__Exercise goal__.
Copy each line below exactly as it appears. Pictures are to be omitted.

(Version comparison data)
• • • • • • •
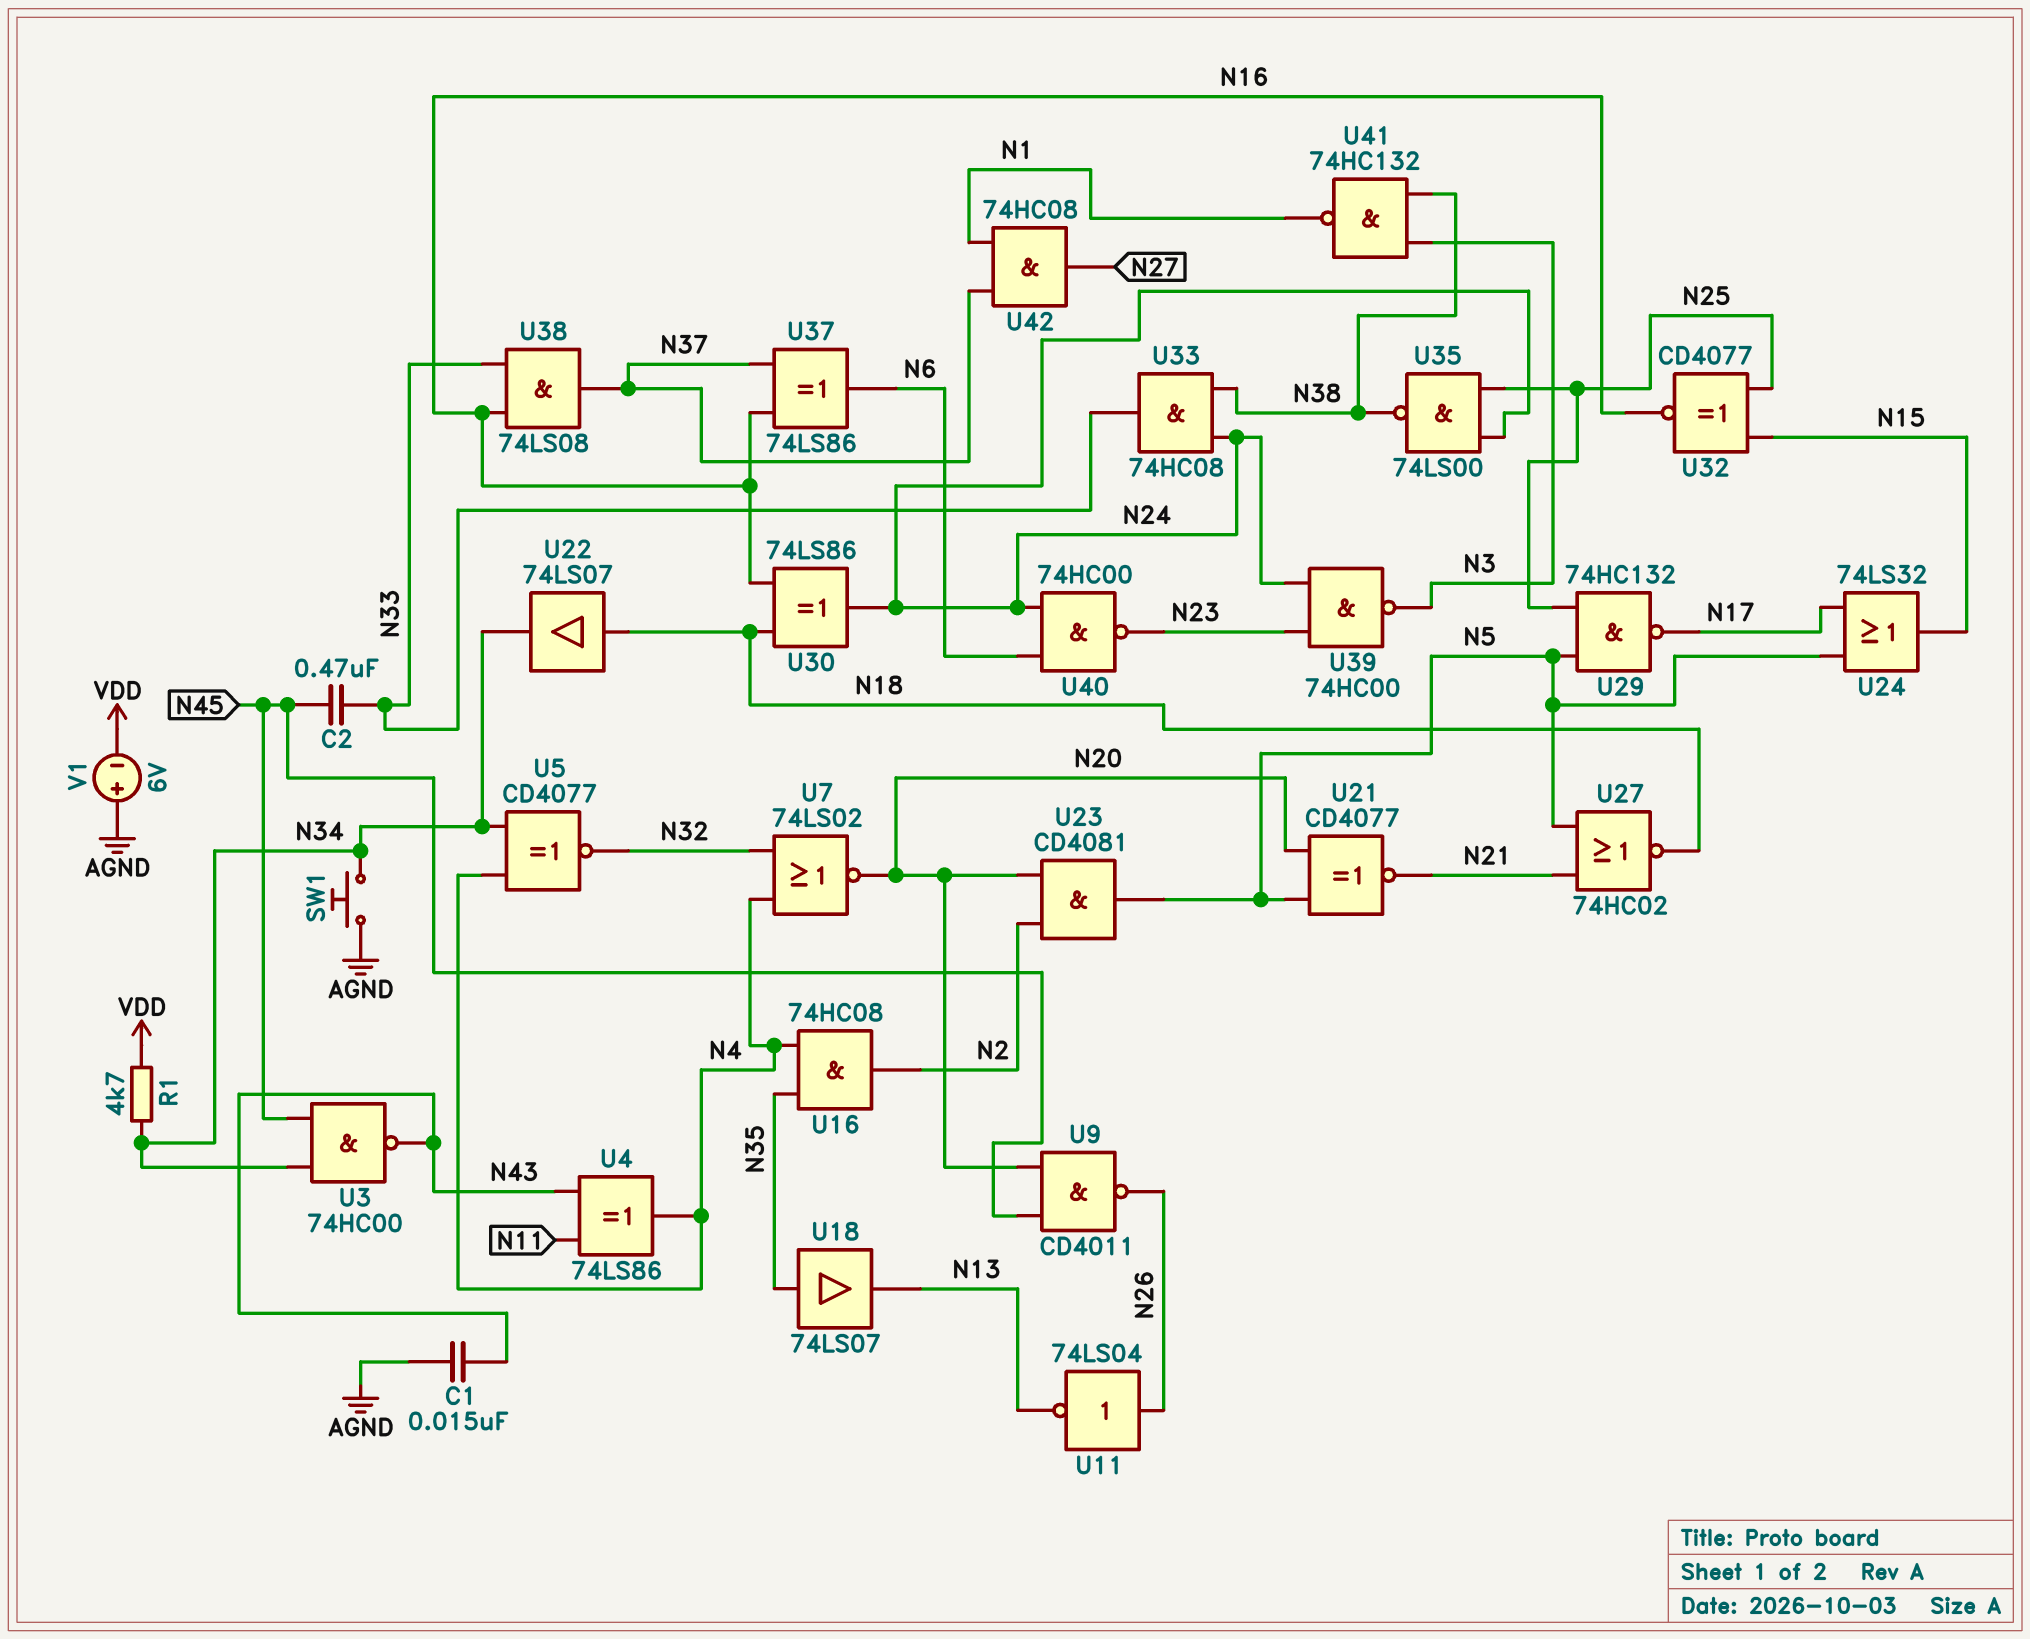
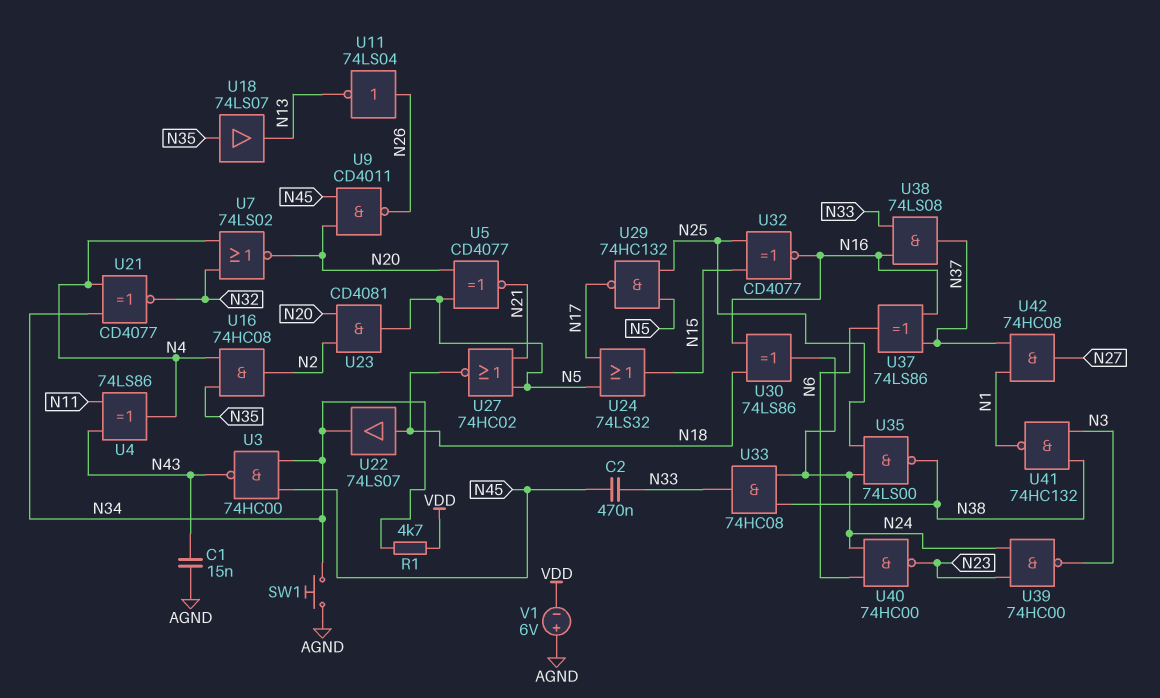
U5: XNOR CD4077 (in N4, in N34, out N32) -> XNOR CD4077 (in N5, in N20, out N21)
U21: XNOR CD4077 (in N5, in N20, out N21) -> XNOR CD4077 (in N4, in N34, out N32)

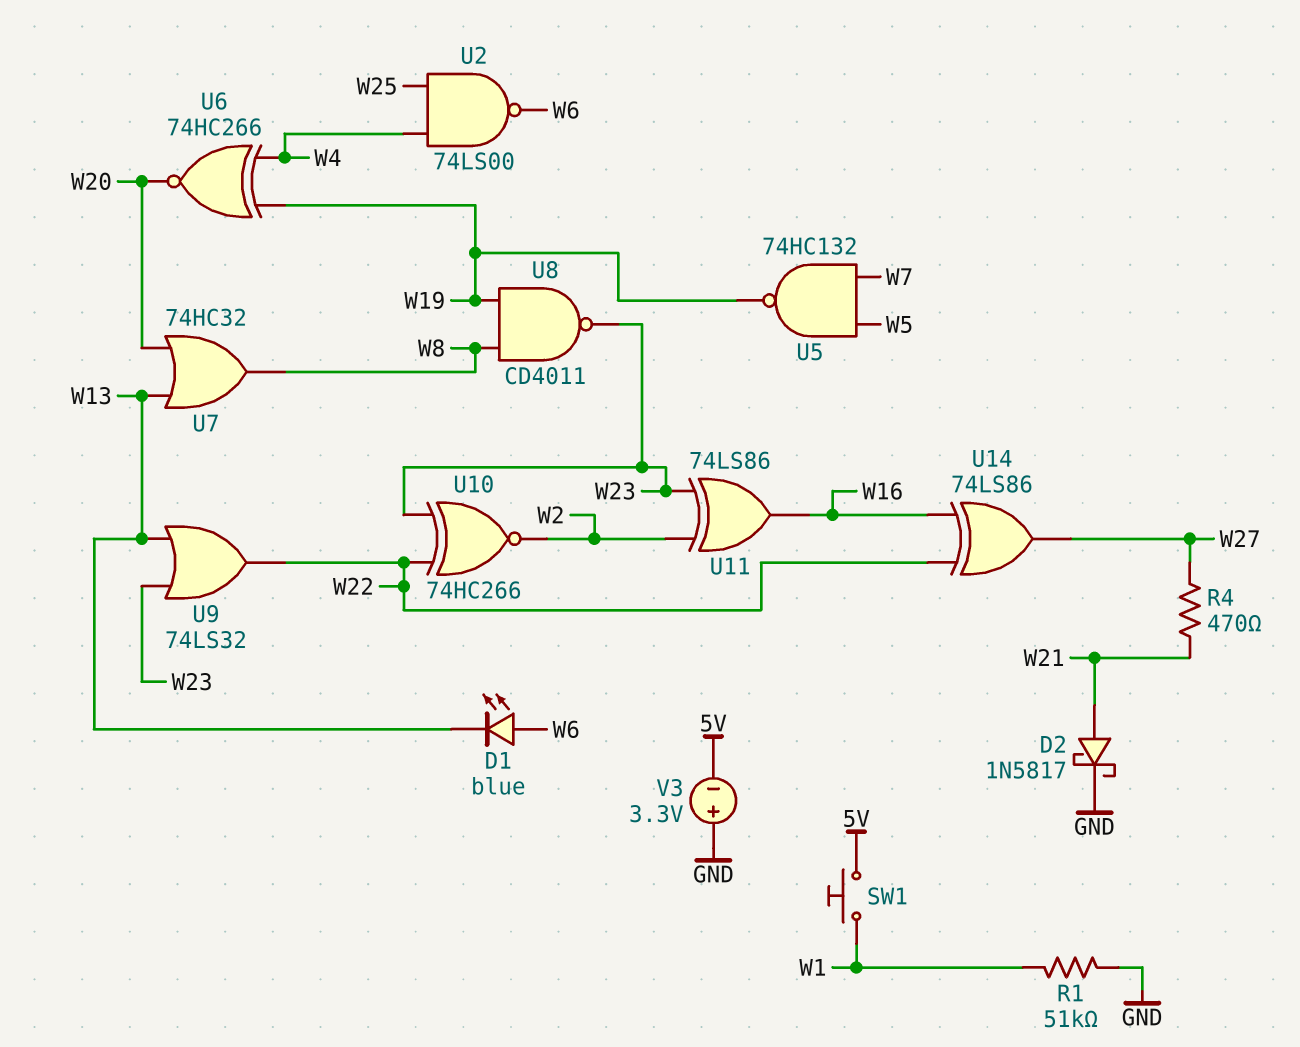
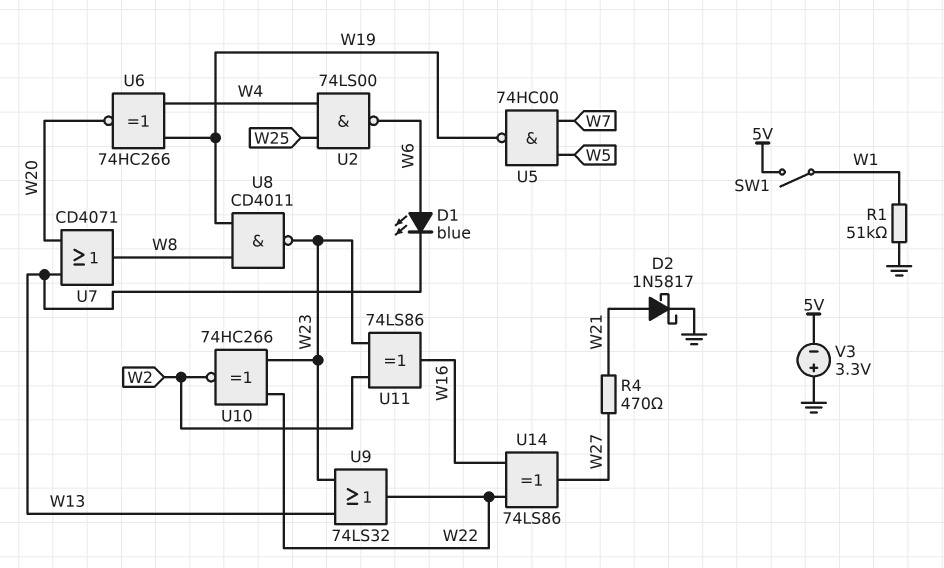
SW1: button (5V, W1) -> switch (5V, W1)
U5: NAND 74HC132 (in W5, in W7, out W19) -> NAND 74HC00 (in W5, in W7, out W19)
U7: OR 74HC32 (in W13, in W20, out W8) -> OR CD4071 (in W13, in W20, out W8)

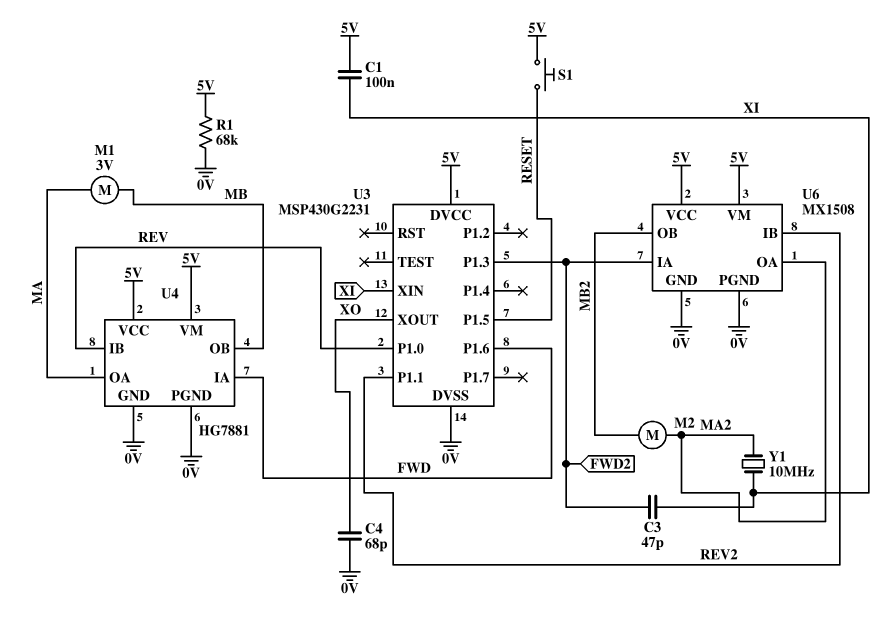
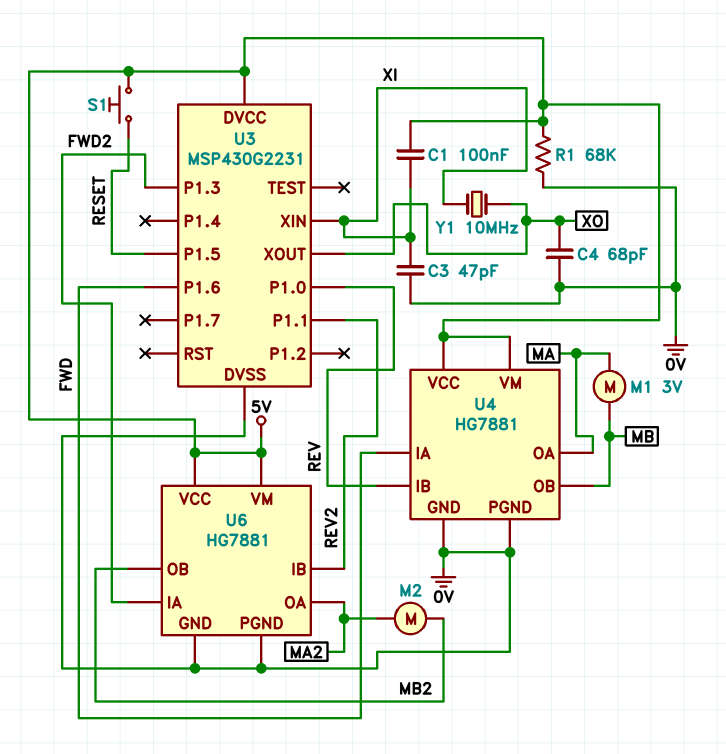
C3: 47pF (FWD2, XI) -> 47pF (0V, XI)
U6: MX1508 -> HG7881
Y1: 10MHz (MA2, XI) -> 10MHz (XI, XO)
• • • • • • •
__Solution to this exercise__.
U5: XNOR CD4077 (in N4, in N34, out N32) -> XNOR CD4077 (in N5, in N20, out N21)
U21: XNOR CD4077 (in N5, in N20, out N21) -> XNOR CD4077 (in N4, in N34, out N32)

SW1: button (5V, W1) -> switch (5V, W1)
U5: NAND 74HC132 (in W5, in W7, out W19) -> NAND 74HC00 (in W5, in W7, out W19)
U7: OR 74HC32 (in W13, in W20, out W8) -> OR CD4071 (in W13, in W20, out W8)

C3: 47pF (FWD2, XI) -> 47pF (0V, XI)
U6: MX1508 -> HG7881
Y1: 10MHz (MA2, XI) -> 10MHz (XI, XO)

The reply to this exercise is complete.